*EXERCISE GOAL*: Repeat the listing below exactly. Pictures do not belong in the copy.

*STUDY MATERIAL*:
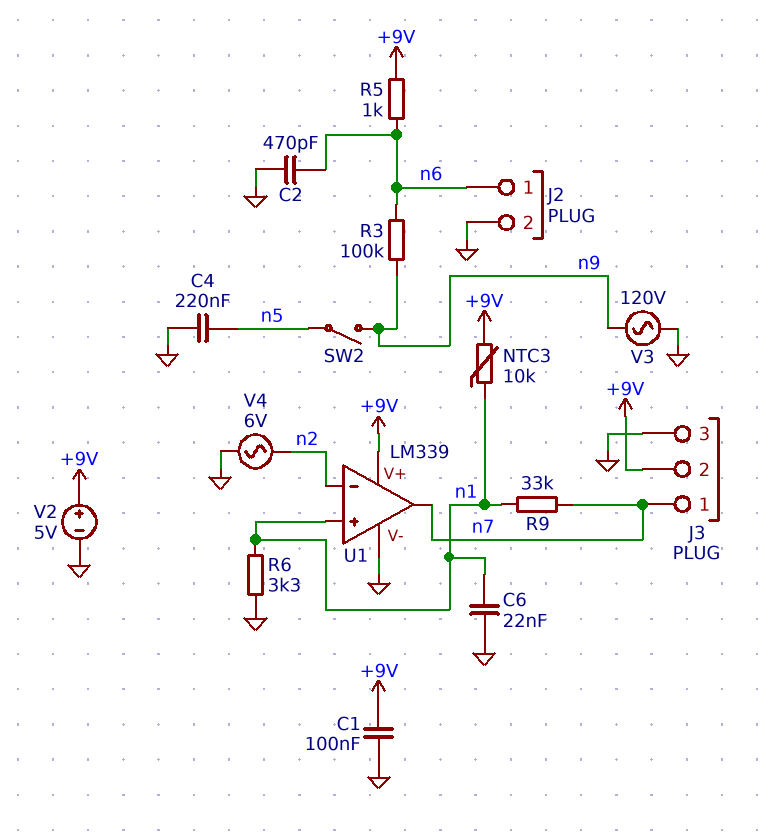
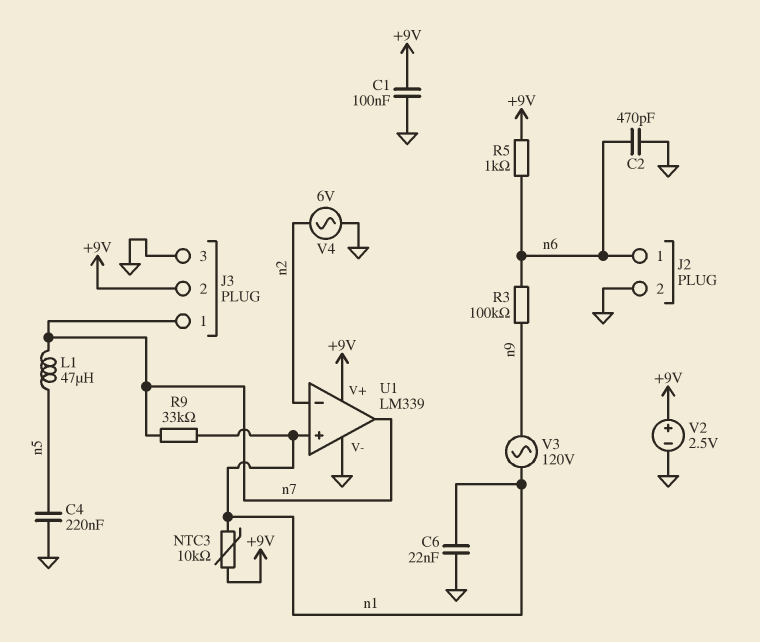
L1: none -> 47uH (n5, n7)
R6: 3.3k (GND, n1) -> none
SW2: switch (n5, n9) -> none
V2: 5V (plus +9V, minus GND) -> 2.5V (plus +9V, minus GND)
V3: AC 120V (GND, n9) -> AC 120V (n1, n9)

*TASK SOLUTION*:
L1: none -> 47uH (n5, n7)
R6: 3.3k (GND, n1) -> none
SW2: switch (n5, n9) -> none
V2: 5V (plus +9V, minus GND) -> 2.5V (plus +9V, minus GND)
V3: AC 120V (GND, n9) -> AC 120V (n1, n9)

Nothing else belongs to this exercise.